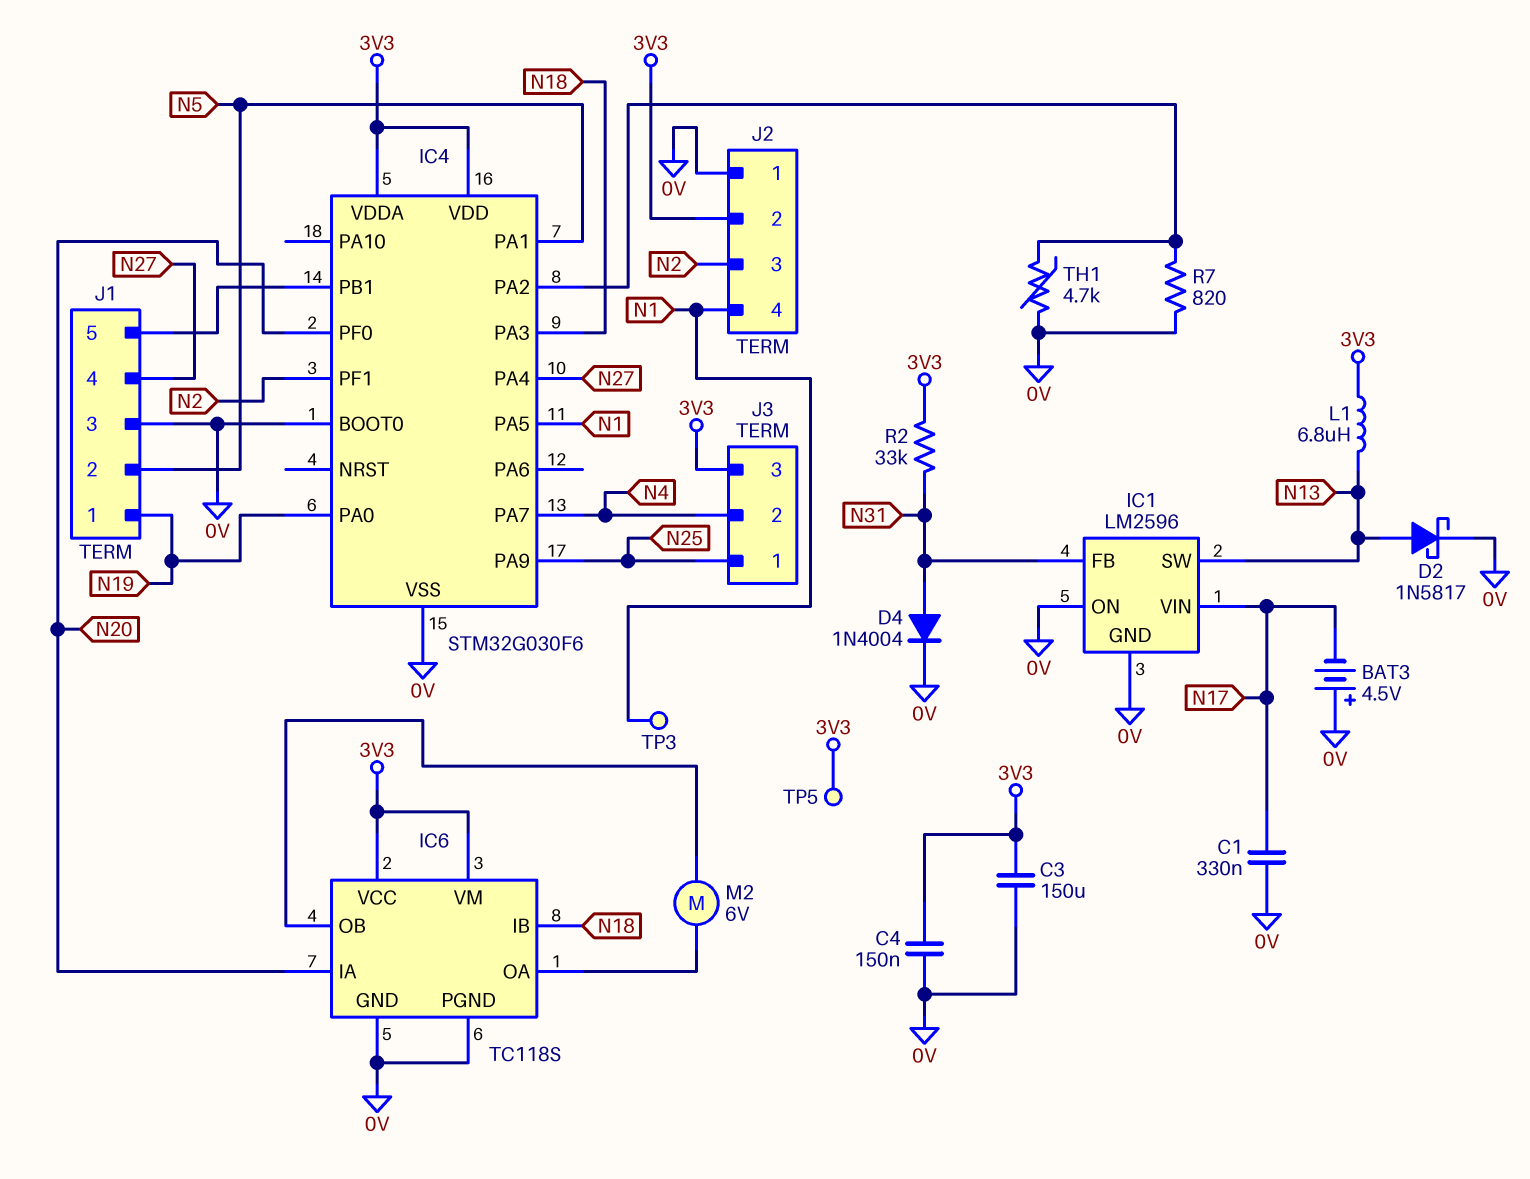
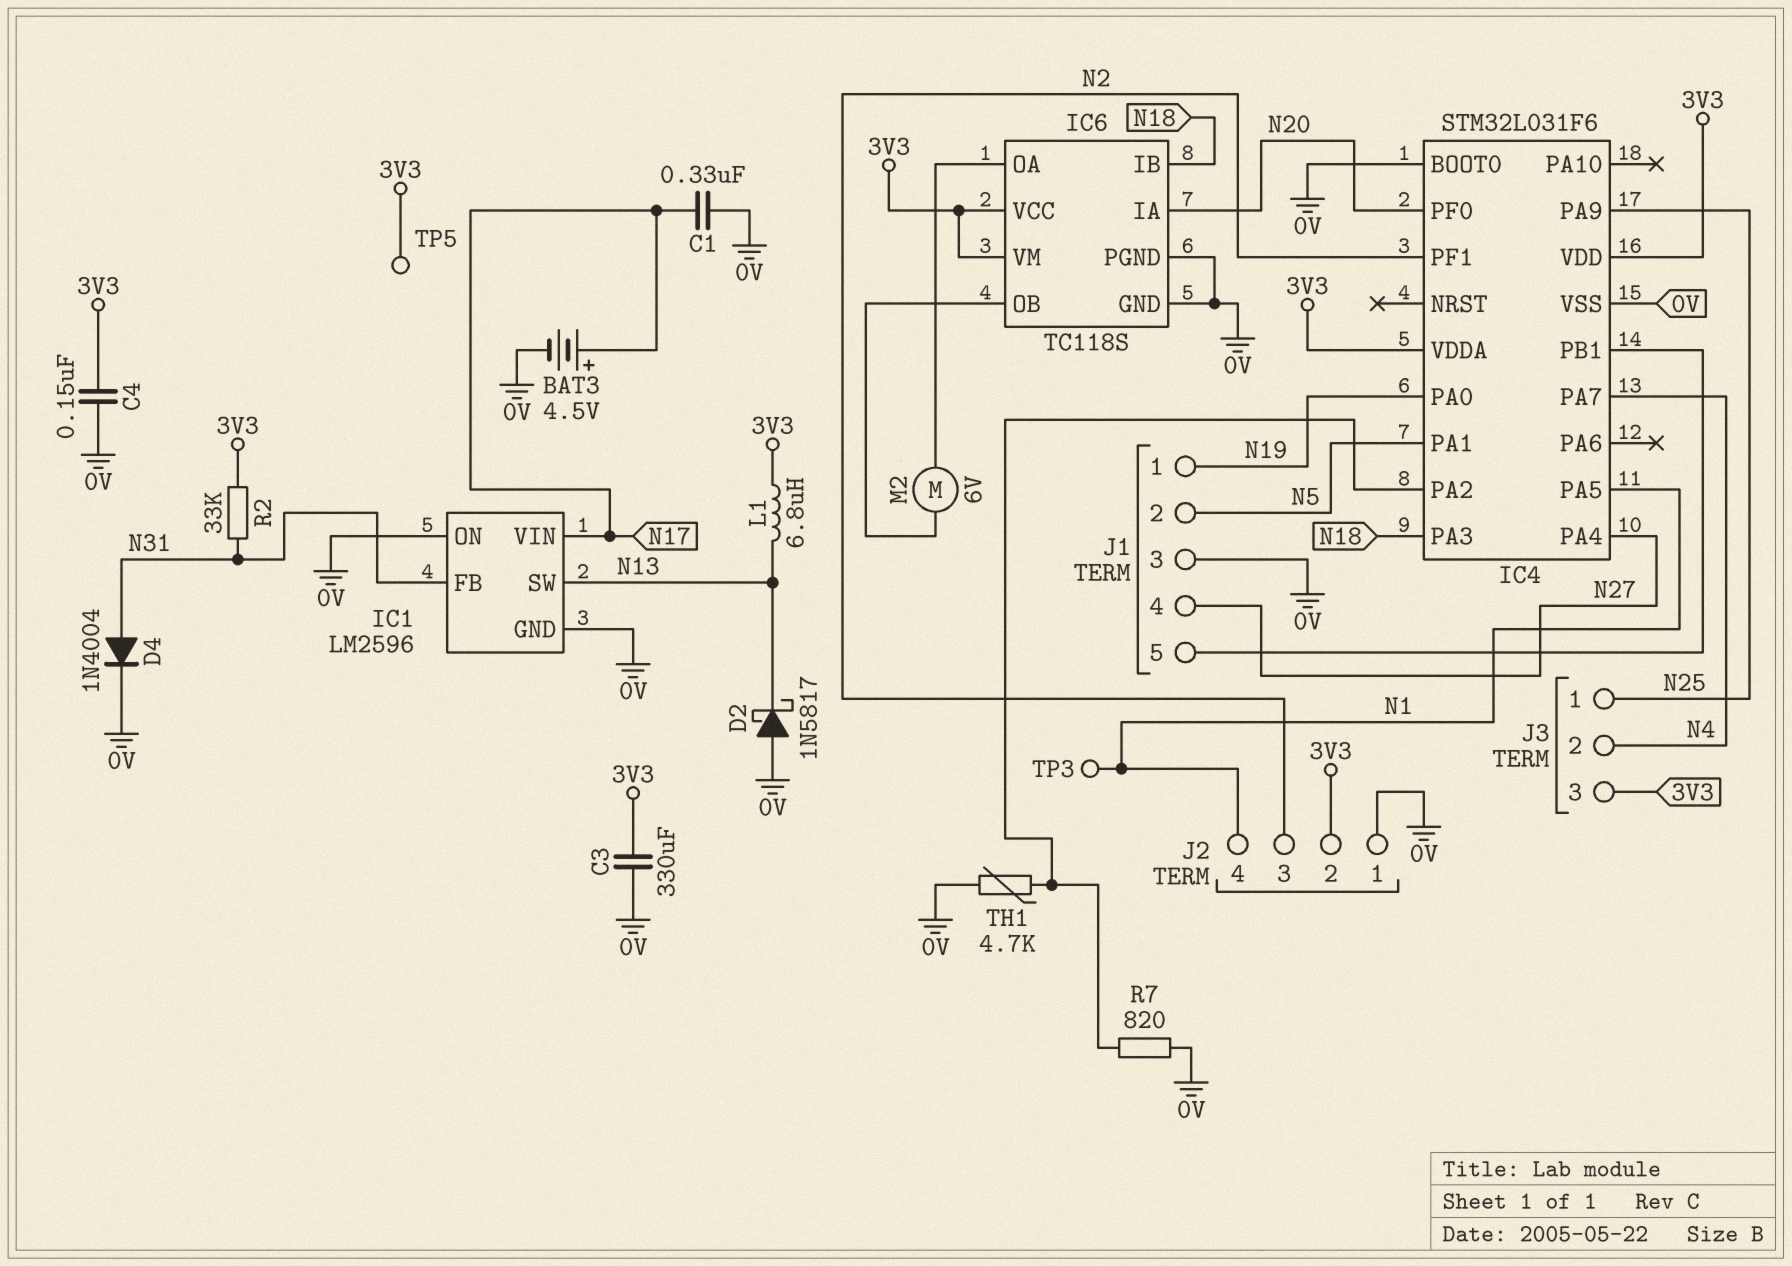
BAT3: 4.5V (plus 0V, minus N17) -> 4.5V (plus N17, minus 0V)
C3: 150uF (0V, 3V3) -> 330uF (0V, 3V3)
D2: schottky 1N5817 (A N13, K 0V) -> schottky 1N5817 (A 0V, K N13)
IC4: STM32G030F6 -> STM32L031F6

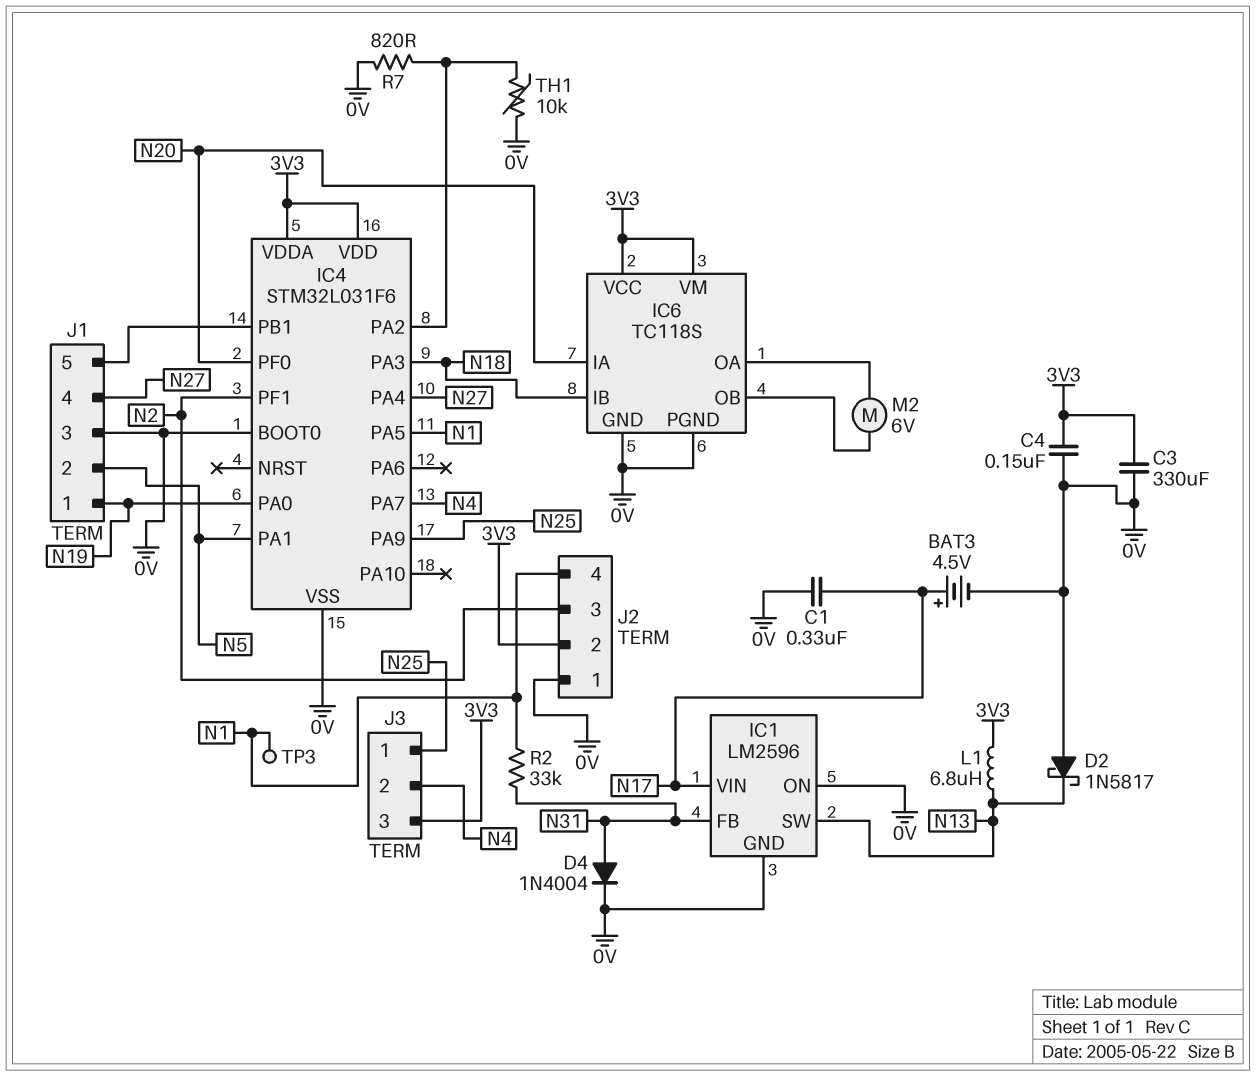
R2: 33k (3V3, N31) -> 33k (N1, N31)
TH1: 4.7k (0V, IC4/PA2) -> 10k (0V, IC4/PA2)
TP5: test point (3V3) -> none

□ □ □ □

▶ _What the exercise asks_
Leaving pictures aside, give again word for word each line from the one with "C3: 150uF (0V, 3V3) -> 330uF (0V, 3V3)" to the final line of the entries.

▶ _Reply_
C3: 150uF (0V, 3V3) -> 330uF (0V, 3V3)
D2: schottky 1N5817 (A N13, K 0V) -> schottky 1N5817 (A 0V, K N13)
IC4: STM32G030F6 -> STM32L031F6

R2: 33k (3V3, N31) -> 33k (N1, N31)
TH1: 4.7k (0V, IC4/PA2) -> 10k (0V, IC4/PA2)
TP5: test point (3V3) -> none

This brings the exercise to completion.